# [What to do]
Only the lines from the one containing "(586, 159) = (436, 240): none -> blue pot" through the one containing "camera: 165 degrees left, 15 degrees down" should be printed, exactly as they appear below, with both ends included.

*** Source data ***

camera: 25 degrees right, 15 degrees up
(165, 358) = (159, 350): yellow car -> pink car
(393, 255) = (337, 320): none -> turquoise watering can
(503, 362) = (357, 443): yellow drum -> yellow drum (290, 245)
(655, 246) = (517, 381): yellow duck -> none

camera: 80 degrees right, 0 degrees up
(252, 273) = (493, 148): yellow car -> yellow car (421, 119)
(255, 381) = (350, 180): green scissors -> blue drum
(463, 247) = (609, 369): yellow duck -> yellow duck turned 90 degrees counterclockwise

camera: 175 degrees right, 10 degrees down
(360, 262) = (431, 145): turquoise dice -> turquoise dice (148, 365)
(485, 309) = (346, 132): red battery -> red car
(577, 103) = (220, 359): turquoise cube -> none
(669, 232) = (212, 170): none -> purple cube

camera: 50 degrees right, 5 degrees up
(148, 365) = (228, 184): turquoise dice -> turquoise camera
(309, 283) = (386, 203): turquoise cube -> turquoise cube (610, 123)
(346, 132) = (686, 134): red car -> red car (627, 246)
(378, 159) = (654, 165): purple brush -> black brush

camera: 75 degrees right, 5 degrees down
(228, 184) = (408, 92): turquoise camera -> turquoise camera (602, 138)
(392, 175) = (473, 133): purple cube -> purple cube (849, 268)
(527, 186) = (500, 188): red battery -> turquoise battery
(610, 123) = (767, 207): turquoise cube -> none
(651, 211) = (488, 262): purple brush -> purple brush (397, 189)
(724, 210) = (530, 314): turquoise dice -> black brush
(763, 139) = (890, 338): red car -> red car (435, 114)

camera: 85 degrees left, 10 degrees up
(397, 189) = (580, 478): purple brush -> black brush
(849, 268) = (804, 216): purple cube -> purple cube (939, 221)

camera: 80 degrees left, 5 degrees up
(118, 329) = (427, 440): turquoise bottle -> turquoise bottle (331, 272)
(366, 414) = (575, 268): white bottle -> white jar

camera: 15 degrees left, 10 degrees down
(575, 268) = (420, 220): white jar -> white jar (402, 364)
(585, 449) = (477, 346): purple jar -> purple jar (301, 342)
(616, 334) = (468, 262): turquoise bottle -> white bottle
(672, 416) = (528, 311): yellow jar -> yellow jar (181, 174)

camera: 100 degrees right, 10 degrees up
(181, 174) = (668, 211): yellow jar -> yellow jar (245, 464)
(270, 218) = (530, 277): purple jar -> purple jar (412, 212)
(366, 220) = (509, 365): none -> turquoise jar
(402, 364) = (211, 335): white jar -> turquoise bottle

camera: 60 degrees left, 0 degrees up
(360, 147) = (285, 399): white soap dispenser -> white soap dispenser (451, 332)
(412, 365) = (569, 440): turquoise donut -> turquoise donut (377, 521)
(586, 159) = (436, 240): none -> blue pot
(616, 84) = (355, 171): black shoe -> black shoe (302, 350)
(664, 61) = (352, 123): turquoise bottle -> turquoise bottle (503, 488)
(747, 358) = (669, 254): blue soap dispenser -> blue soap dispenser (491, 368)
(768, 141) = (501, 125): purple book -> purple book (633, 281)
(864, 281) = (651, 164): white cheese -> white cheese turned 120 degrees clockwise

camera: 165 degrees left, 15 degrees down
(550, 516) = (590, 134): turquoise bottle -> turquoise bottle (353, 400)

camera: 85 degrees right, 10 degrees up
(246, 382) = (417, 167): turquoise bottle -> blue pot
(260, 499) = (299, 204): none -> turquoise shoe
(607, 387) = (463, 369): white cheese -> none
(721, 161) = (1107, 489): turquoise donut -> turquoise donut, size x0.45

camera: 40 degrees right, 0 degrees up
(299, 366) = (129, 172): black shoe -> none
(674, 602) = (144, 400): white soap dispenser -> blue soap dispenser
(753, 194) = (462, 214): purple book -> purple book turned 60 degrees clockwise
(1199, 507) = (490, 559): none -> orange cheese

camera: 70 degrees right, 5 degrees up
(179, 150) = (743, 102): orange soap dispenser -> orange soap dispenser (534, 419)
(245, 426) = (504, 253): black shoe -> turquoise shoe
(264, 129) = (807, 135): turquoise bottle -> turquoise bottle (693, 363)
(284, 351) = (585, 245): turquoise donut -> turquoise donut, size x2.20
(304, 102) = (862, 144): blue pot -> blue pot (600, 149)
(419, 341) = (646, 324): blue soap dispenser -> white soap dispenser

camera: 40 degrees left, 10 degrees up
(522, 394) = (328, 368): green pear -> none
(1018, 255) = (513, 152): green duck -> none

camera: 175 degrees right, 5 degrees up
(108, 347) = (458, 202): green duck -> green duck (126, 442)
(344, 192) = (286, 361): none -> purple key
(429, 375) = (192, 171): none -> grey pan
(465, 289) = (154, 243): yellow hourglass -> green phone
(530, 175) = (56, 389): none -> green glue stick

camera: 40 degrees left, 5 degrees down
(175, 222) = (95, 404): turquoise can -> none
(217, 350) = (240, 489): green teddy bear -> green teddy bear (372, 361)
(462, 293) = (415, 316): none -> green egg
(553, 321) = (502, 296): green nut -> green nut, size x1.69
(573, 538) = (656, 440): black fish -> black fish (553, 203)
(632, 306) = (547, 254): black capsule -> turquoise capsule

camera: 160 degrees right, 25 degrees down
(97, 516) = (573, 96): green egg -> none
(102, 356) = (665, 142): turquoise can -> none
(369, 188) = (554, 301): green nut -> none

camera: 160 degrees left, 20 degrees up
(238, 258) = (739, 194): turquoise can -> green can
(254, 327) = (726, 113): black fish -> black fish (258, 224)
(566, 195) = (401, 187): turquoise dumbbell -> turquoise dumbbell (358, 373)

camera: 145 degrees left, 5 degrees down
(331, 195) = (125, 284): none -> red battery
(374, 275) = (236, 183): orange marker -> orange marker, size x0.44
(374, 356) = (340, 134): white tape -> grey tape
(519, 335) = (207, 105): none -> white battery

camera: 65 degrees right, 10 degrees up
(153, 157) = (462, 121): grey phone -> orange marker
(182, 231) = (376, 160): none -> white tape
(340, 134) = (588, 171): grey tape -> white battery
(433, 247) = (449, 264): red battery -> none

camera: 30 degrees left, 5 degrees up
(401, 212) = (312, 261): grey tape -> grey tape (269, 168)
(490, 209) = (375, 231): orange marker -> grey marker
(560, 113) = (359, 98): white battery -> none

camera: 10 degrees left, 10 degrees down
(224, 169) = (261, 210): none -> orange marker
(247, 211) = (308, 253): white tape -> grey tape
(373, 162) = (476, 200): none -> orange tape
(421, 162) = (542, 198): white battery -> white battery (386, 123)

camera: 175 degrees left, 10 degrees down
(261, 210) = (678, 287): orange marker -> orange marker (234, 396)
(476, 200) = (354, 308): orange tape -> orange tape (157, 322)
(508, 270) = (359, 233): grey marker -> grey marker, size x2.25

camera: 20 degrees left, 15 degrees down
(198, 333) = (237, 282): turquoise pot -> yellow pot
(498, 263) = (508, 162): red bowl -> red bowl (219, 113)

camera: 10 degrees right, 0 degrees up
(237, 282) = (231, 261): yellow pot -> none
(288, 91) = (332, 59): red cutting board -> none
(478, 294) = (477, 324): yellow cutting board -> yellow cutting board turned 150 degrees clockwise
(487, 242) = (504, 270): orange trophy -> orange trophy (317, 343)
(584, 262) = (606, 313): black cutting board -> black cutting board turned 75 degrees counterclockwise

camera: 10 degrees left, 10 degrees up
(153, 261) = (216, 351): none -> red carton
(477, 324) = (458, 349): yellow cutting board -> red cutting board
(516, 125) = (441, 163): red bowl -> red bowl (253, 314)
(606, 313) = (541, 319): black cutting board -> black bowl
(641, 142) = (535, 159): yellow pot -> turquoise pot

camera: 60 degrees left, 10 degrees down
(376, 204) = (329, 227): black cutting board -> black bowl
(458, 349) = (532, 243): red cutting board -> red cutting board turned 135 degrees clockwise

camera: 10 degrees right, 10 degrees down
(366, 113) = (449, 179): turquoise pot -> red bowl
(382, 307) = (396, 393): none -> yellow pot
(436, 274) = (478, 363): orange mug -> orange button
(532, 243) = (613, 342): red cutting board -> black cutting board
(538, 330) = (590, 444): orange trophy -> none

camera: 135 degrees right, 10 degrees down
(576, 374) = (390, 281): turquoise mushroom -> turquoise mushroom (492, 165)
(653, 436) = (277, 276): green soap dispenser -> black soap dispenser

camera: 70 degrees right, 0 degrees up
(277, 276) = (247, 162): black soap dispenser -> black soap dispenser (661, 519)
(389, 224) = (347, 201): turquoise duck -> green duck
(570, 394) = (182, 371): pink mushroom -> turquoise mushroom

*** End of Source data ***

# [The completed task]
(586, 159) = (436, 240): none -> blue pot
(616, 84) = (355, 171): black shoe -> black shoe (302, 350)
(664, 61) = (352, 123): turquoise bottle -> turquoise bottle (503, 488)
(747, 358) = (669, 254): blue soap dispenser -> blue soap dispenser (491, 368)
(768, 141) = (501, 125): purple book -> purple book (633, 281)
(864, 281) = (651, 164): white cheese -> white cheese turned 120 degrees clockwise

camera: 165 degrees left, 15 degrees down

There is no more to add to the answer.